- _What this task involves_
Here the job is to copy the data exactly and to exclude every image from it.

*** Supplied records ***

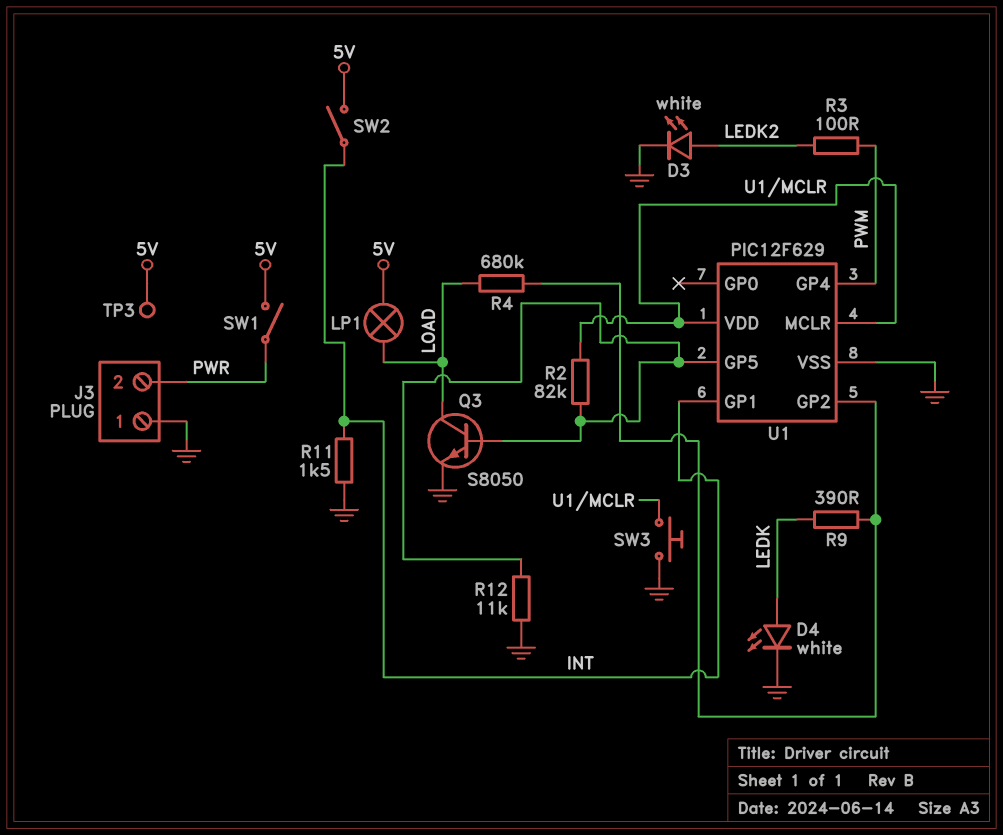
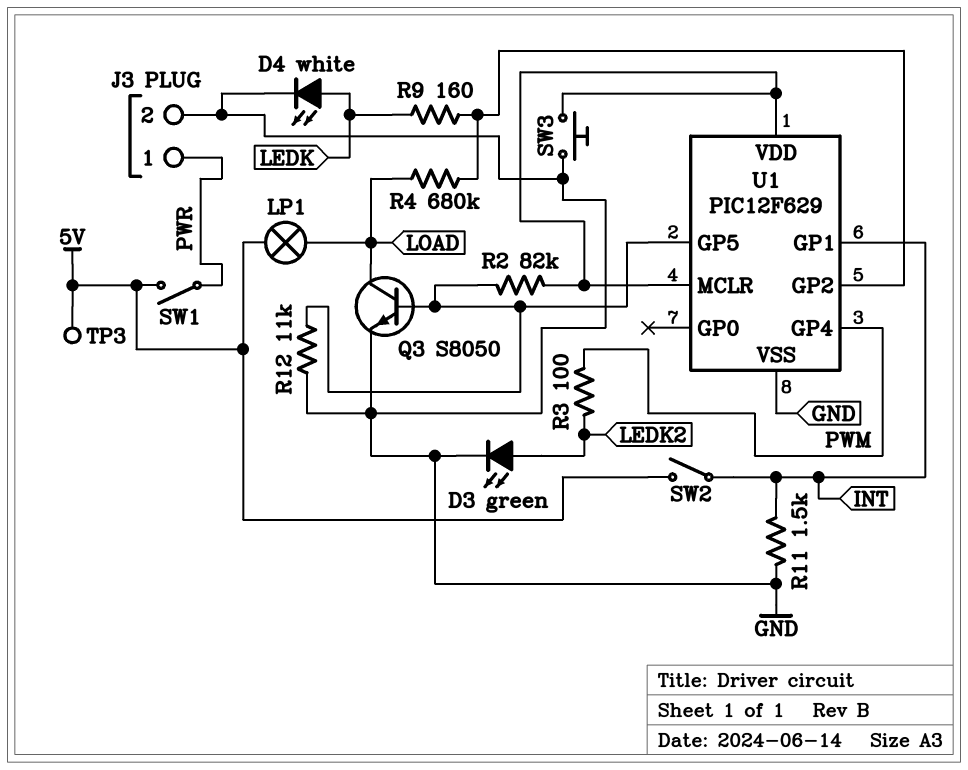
D3: LED white (A LEDK2, K GND) -> LED green (A LEDK2, K GND)
J3 pin 1: GND -> PWR
J3 pin 2: PWR -> GND
R9: 390 (LEDK, U1/GP2) -> 160 (LEDK, U1/GP2)

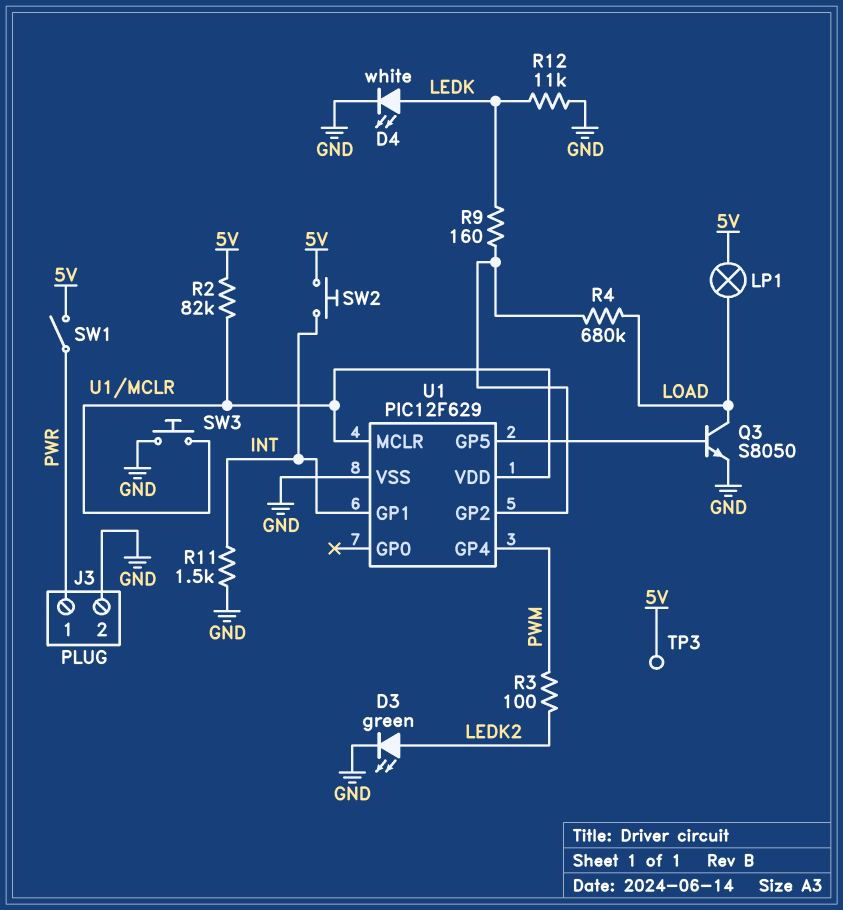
R2: 82k (U1/GP5, U1/MCLR) -> 82k (5V, U1/MCLR)
R12: 11k (GND, U1/GP5) -> 11k (GND, LEDK)
SW2: switch (5V, INT) -> button (5V, INT)

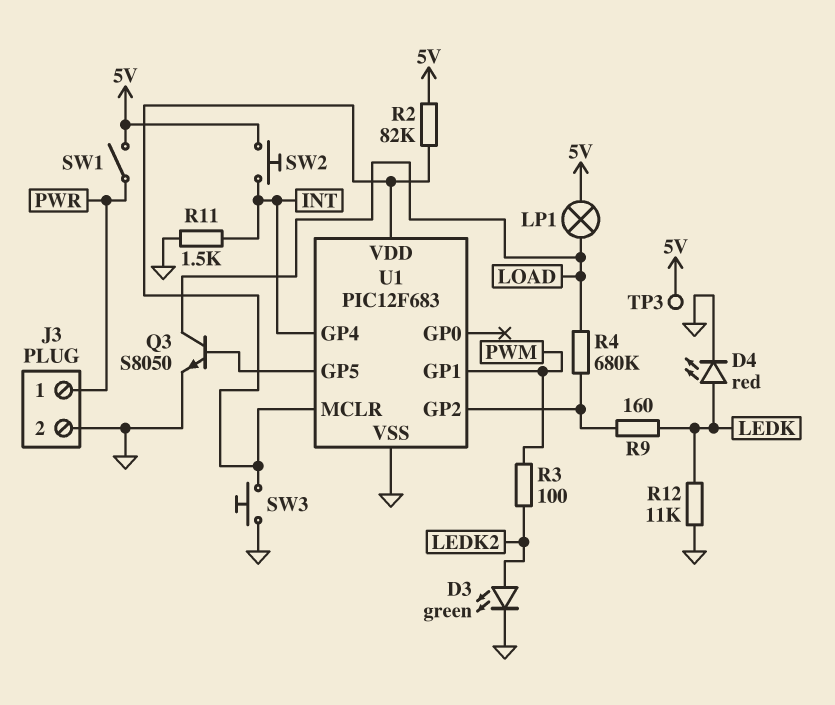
D4: LED white (A LEDK, K GND) -> LED red (A LEDK, K GND)
U1: PIC12F629 -> PIC12F683
U1 pin GP1: INT -> PWM
U1 pin GP4: PWM -> INT

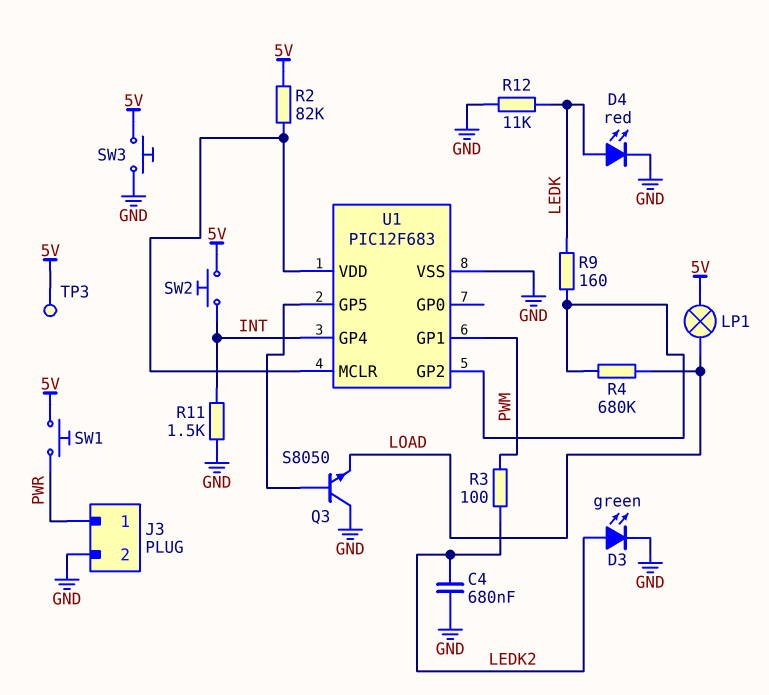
C4: none -> 680nF (GND, LEDK2)
Q3: NPN S8050 (B U1/GP5, C LOAD, E GND) -> NPN S8050 (B U1/GP5, C GND, E LOAD)
SW1: switch (5V, PWR) -> button (5V, PWR)
SW3: button (GND, U1/MCLR) -> button (5V, GND)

*** End of Supplied records ***

- _Exercise output_
D3: LED white (A LEDK2, K GND) -> LED green (A LEDK2, K GND)
J3 pin 1: GND -> PWR
J3 pin 2: PWR -> GND
R9: 390 (LEDK, U1/GP2) -> 160 (LEDK, U1/GP2)

R2: 82k (U1/GP5, U1/MCLR) -> 82k (5V, U1/MCLR)
R12: 11k (GND, U1/GP5) -> 11k (GND, LEDK)
SW2: switch (5V, INT) -> button (5V, INT)

D4: LED white (A LEDK, K GND) -> LED red (A LEDK, K GND)
U1: PIC12F629 -> PIC12F683
U1 pin GP1: INT -> PWM
U1 pin GP4: PWM -> INT

C4: none -> 680nF (GND, LEDK2)
Q3: NPN S8050 (B U1/GP5, C LOAD, E GND) -> NPN S8050 (B U1/GP5, C GND, E LOAD)
SW1: switch (5V, PWR) -> button (5V, PWR)
SW3: button (GND, U1/MCLR) -> button (5V, GND)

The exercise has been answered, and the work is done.